(Element and text position data)
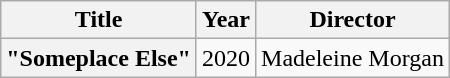
Year (226, 20)
Director (353, 20)
"Someplace Else" (99, 58)
Title (99, 20)
Madeleine Morgan (353, 58)
2020 (226, 58)
Return [X, Y] of the center of cell containing provided text 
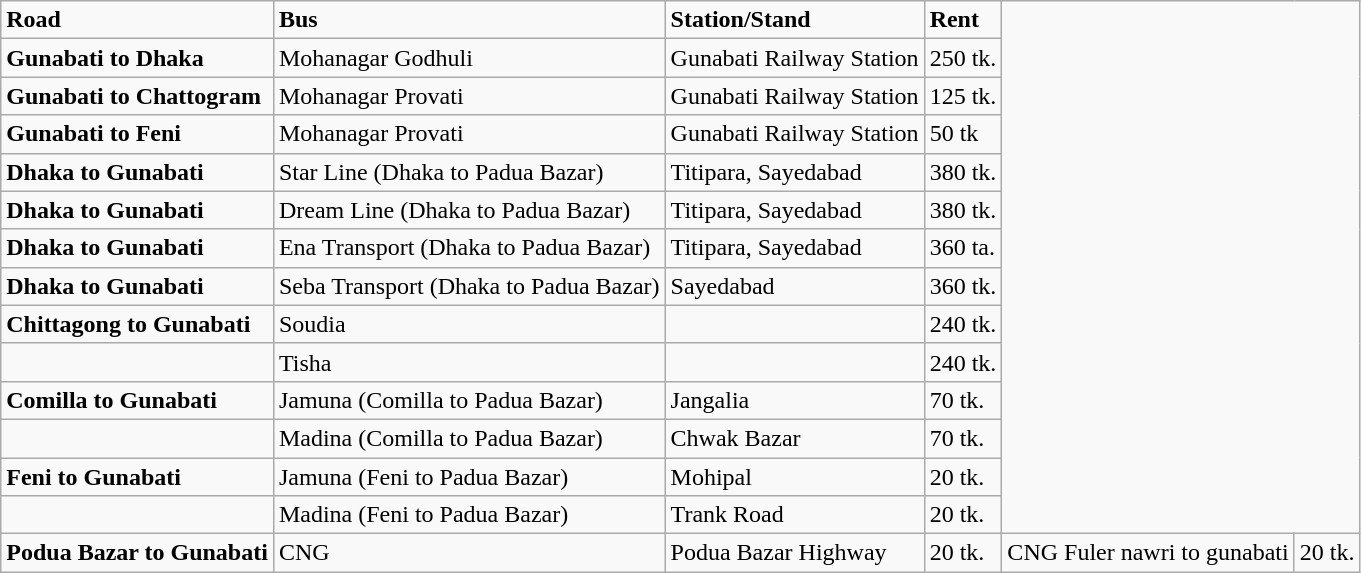
125 tk. [963, 96]
Gunabati to Chattogram [138, 96]
Star Line (Dhaka to Padua Bazar) [469, 172]
Madina (Comilla to Padua Bazar) [469, 438]
50 tk [963, 134]
Bus [469, 20]
Ena Transport (Dhaka to Padua Bazar) [469, 248]
360 ta. [963, 248]
Podua Bazar to Gunabati [138, 553]
Mohanagar Godhuli [469, 58]
Road [138, 20]
250 tk. [963, 58]
Madina (Feni to Padua Bazar) [469, 515]
Dream Line (Dhaka to Padua Bazar) [469, 210]
CNG Fuler nawri to gunabati [1148, 553]
Chwak Bazar [794, 438]
Gunabati to Feni [138, 134]
Sayedabad [794, 286]
Jamuna (Feni to Padua Bazar) [469, 477]
Soudia [469, 324]
Jamuna (Comilla to Padua Bazar) [469, 400]
Trank Road [794, 515]
360 tk. [963, 286]
Comilla to Gunabati [138, 400]
Rent [963, 20]
Mohipal [794, 477]
Gunabati to Dhaka [138, 58]
Feni to Gunabati [138, 477]
Seba Transport (Dhaka to Padua Bazar) [469, 286]
Chittagong to Gunabati [138, 324]
Podua Bazar Highway [794, 553]
Station/Stand [794, 20]
Tisha [469, 362]
Jangalia [794, 400]
CNG [469, 553]
Determine the [x, y] coordinate at the center of the cell enclosing the given text.  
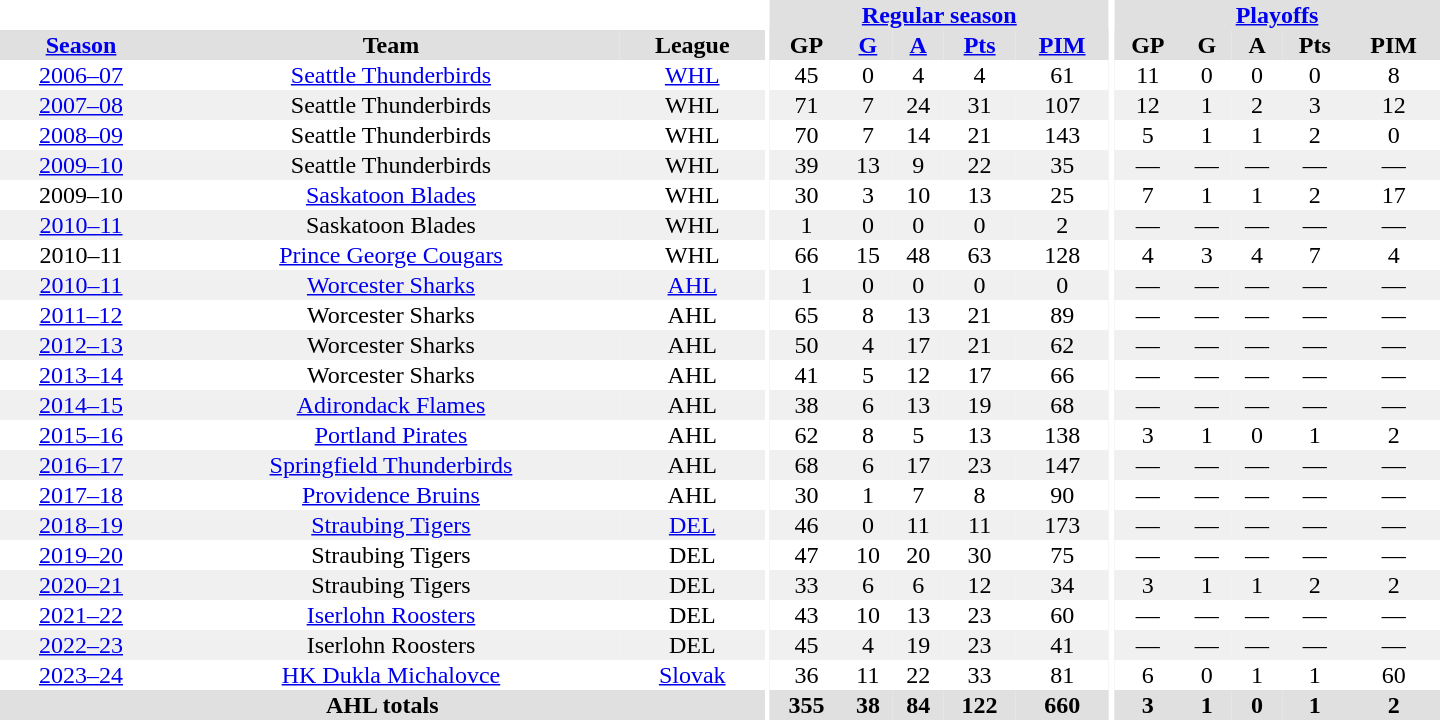
2022–23 [81, 645]
660 [1062, 705]
Springfield Thunderbirds [391, 465]
143 [1062, 135]
2017–18 [81, 495]
65 [806, 315]
14 [918, 135]
League [692, 45]
Portland Pirates [391, 435]
39 [806, 165]
2021–22 [81, 615]
36 [806, 675]
81 [1062, 675]
90 [1062, 495]
2011–12 [81, 315]
Slovak [692, 675]
2023–24 [81, 675]
20 [918, 555]
Regular season [939, 15]
84 [918, 705]
HK Dukla Michalovce [391, 675]
2008–09 [81, 135]
63 [980, 255]
2012–13 [81, 345]
2014–15 [81, 405]
25 [1062, 195]
89 [1062, 315]
147 [1062, 465]
2016–17 [81, 465]
122 [980, 705]
46 [806, 525]
2019–20 [81, 555]
Playoffs [1277, 15]
Prince George Cougars [391, 255]
47 [806, 555]
2006–07 [81, 75]
173 [1062, 525]
107 [1062, 105]
24 [918, 105]
Adirondack Flames [391, 405]
2018–19 [81, 525]
34 [1062, 585]
75 [1062, 555]
128 [1062, 255]
2020–21 [81, 585]
48 [918, 255]
31 [980, 105]
2015–16 [81, 435]
Season [81, 45]
70 [806, 135]
355 [806, 705]
15 [868, 255]
43 [806, 615]
35 [1062, 165]
71 [806, 105]
2007–08 [81, 105]
Team [391, 45]
138 [1062, 435]
AHL totals [382, 705]
61 [1062, 75]
Providence Bruins [391, 495]
50 [806, 345]
2013–14 [81, 375]
9 [918, 165]
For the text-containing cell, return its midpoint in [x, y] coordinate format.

Problem details: Put every line of the listing above into a Markdown table with the columns "No." and "Line", numbering the rows and skipping any blank lines. Leave out the picture lines.

Exercise output:
| No. | Line |
|---|---|
| 1 | Year (226, 20) |
| 2 | Director (353, 20) |
| 3 | "Someplace Else" (99, 58) |
| 4 | Title (99, 20) |
| 5 | Madeleine Morgan (353, 58) |
| 6 | 2020 (226, 58) |
| 7 | Return [X, Y] of the center of cell containing provided text  |
| 8 | 125 tk. [963, 96] |
| 9 | Gunabati to Chattogram [138, 96] |
| 10 | Star Line (Dhaka to Padua Bazar) [469, 172] |
| 11 | Madina (Comilla to Padua Bazar) [469, 438] |
| 12 | 50 tk [963, 134] |
| 13 | Bus [469, 20] |
| 14 | Ena Transport (Dhaka to Padua Bazar) [469, 248] |
| 15 | 360 ta. [963, 248] |
| 16 | Podua Bazar to Gunabati [138, 553] |
| 17 | Mohanagar Godhuli [469, 58] |
| 18 | Road [138, 20] |
| 19 | 250 tk. [963, 58] |
| 20 | Madina (Feni to Padua Bazar) [469, 515] |
| 21 | Dream Line (Dhaka to Padua Bazar) [469, 210] |
| 22 | CNG Fuler nawri to gunabati [1148, 553] |
| 23 | Chwak Bazar [794, 438] |
| 24 | Gunabati to Feni [138, 134] |
| 25 | Sayedabad [794, 286] |
| 26 | Jamuna (Feni to Padua Bazar) [469, 477] |
| 27 | Soudia [469, 324] |
| 28 | Jamuna (Comilla to Padua Bazar) [469, 400] |
| 29 | Trank Road [794, 515] |
| 30 | 360 tk. [963, 286] |
| 31 | Comilla to Gunabati [138, 400] |
| 32 | Rent [963, 20] |
| 33 | Mohipal [794, 477] |
| 34 | Gunabati to Dhaka [138, 58] |
| 35 | Feni to Gunabati [138, 477] |
| 36 | Seba Transport (Dhaka to Padua Bazar) [469, 286] |
| 37 | Chittagong to Gunabati [138, 324] |
| 38 | Podua Bazar Highway [794, 553] |
| 39 | Station/Stand [794, 20] |
| 40 | Tisha [469, 362] |
| 41 | Jangalia [794, 400] |
| 42 | CNG [469, 553] |
| 43 | Determine the [x, y] coordinate at the center of the cell enclosing the given text.   |
| 44 | 2022–23 [81, 645] |
| 45 | 660 [1062, 705] |
| 46 | Springfield Thunderbirds [391, 465] |
| 47 | 143 [1062, 135] |
| 48 | 2017–18 [81, 495] |
| 49 | 65 [806, 315] |
| 50 | 14 [918, 135] |
| 51 | League [692, 45] |
| 52 | Portland Pirates [391, 435] |
| 53 | 39 [806, 165] |
| 54 | 2021–22 [81, 615] |
| 55 | 36 [806, 675] |
| 56 | 81 [1062, 675] |
| 57 | 90 [1062, 495] |
| 58 | 2011–12 [81, 315] |
| 59 | Slovak [692, 675] |
| 60 | 2023–24 [81, 675] |
| 61 | 20 [918, 555] |
| 62 | Regular season [939, 15] |
| 63 | 84 [918, 705] |
| 64 | HK Dukla Michalovce [391, 675] |
| 65 | 2008–09 [81, 135] |
| 66 | 63 [980, 255] |
| 67 | 2012–13 [81, 345] |
| 68 | 2014–15 [81, 405] |
| 69 | 25 [1062, 195] |
| 70 | 89 [1062, 315] |
| 71 | 147 [1062, 465] |
| 72 | 2016–17 [81, 465] |
| 73 | 122 [980, 705] |
| 74 | 46 [806, 525] |
| 75 | 2019–20 [81, 555] |
| 76 | Playoffs [1277, 15] |
| 77 | Prince George Cougars [391, 255] |
| 78 | 47 [806, 555] |
| 79 | 2006–07 [81, 75] |
| 80 | 173 [1062, 525] |
| 81 | 107 [1062, 105] |
| 82 | 24 [918, 105] |
| 83 | Adirondack Flames [391, 405] |
| 84 | 2018–19 [81, 525] |
| 85 | 34 [1062, 585] |
| 86 | 75 [1062, 555] |
| 87 | 128 [1062, 255] |
| 88 | 2020–21 [81, 585] |
| 89 | 48 [918, 255] |
| 90 | 31 [980, 105] |
| 91 | 2015–16 [81, 435] |
| 92 | Season [81, 45] |
| 93 | 70 [806, 135] |
| 94 | 355 [806, 705] |
| 95 | 15 [868, 255] |
| 96 | 43 [806, 615] |
| 97 | 35 [1062, 165] |
| 98 | 71 [806, 105] |
| 99 | 2007–08 [81, 105] |
| 100 | Team [391, 45] |
| 101 | 138 [1062, 435] |
| 102 | AHL totals [382, 705] |
| 103 | 61 [1062, 75] |
| 104 | Providence Bruins [391, 495] |
| 105 | 50 [806, 345] |
| 106 | 2013–14 [81, 375] |
| 107 | 9 [918, 165] |
| 108 | For the text-containing cell, return its midpoint in [x, y] coordinate format. |